> Problem to work on
Please transcribe the data below exactly. Leave the pictures out.

> Given data
________________________________________

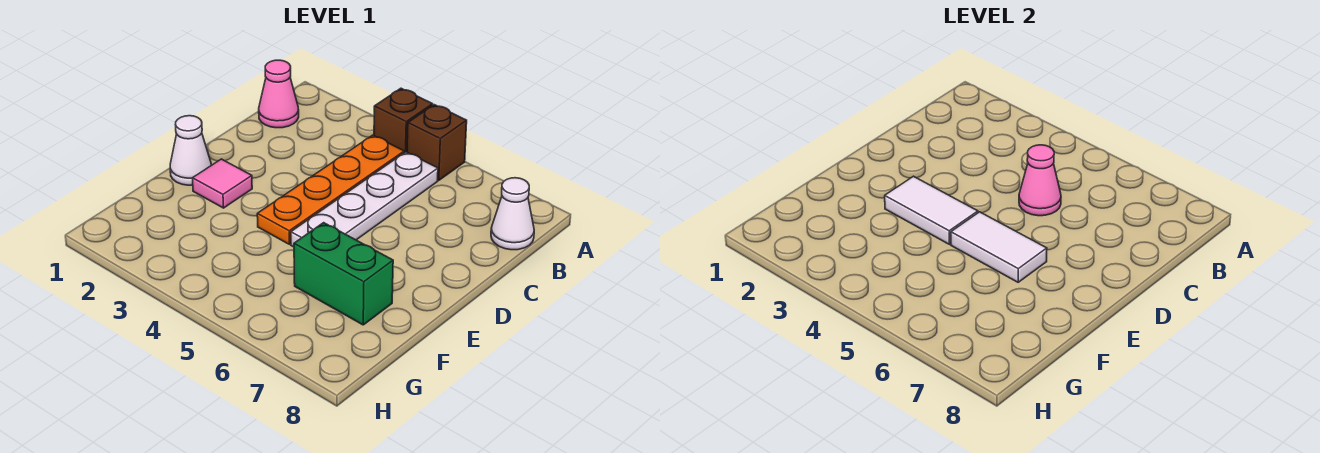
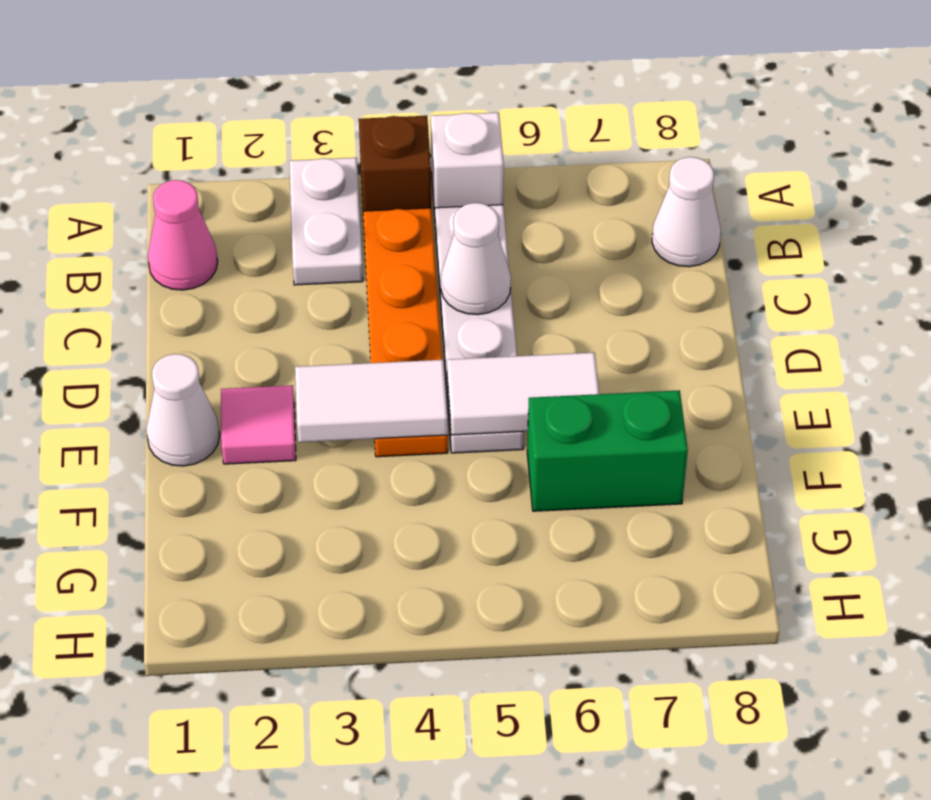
none -> white plate A3:B3 level 1
brown brick A5 level 1 -> white brick A5 level 1
pink cone C5 level 2 -> white cone C5 level 2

________________________________________

> Expected output
none -> white plate A3:B3 level 1
brown brick A5 level 1 -> white brick A5 level 1
pink cone C5 level 2 -> white cone C5 level 2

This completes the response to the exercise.